→ **WHAT THE EXERCISE ASKS**
Check the records below for the word "none" and state how many lines contain it, replying with the number only.

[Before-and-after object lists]
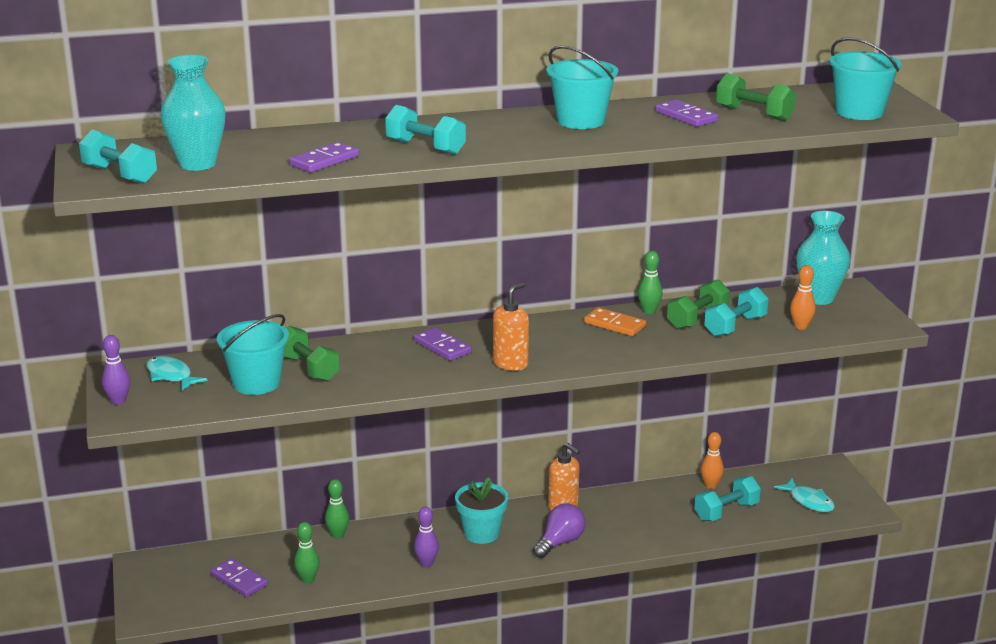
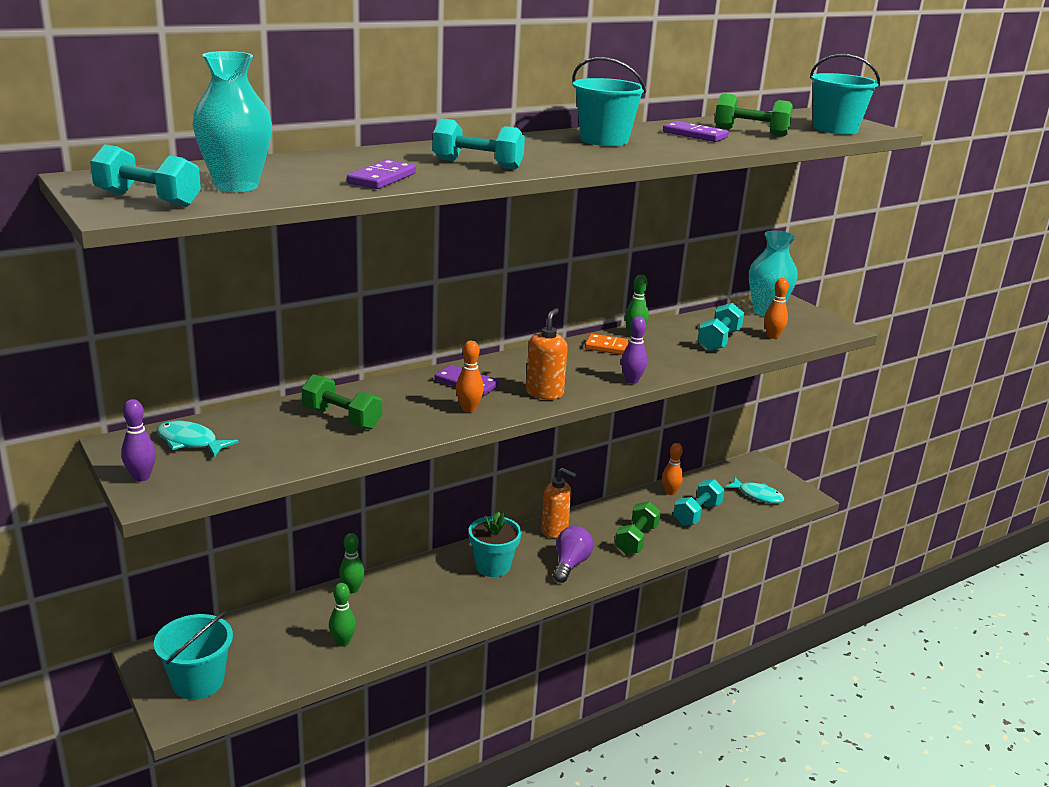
camera: 20 degrees left, 0 degrees up
(239, 580) = (268, 655): purple domino -> none
(256, 383) = (293, 439): turquoise bucket -> turquoise bucket (198, 682)
(426, 563) = (455, 605): purple bowling pin -> purple bowling pin (631, 381)
(428, 372) = (469, 409): none -> orange bowling pin
(697, 319) = (681, 337): green dumbbell -> green dumbbell (636, 540)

→ **SOLVED EXERCISE**
2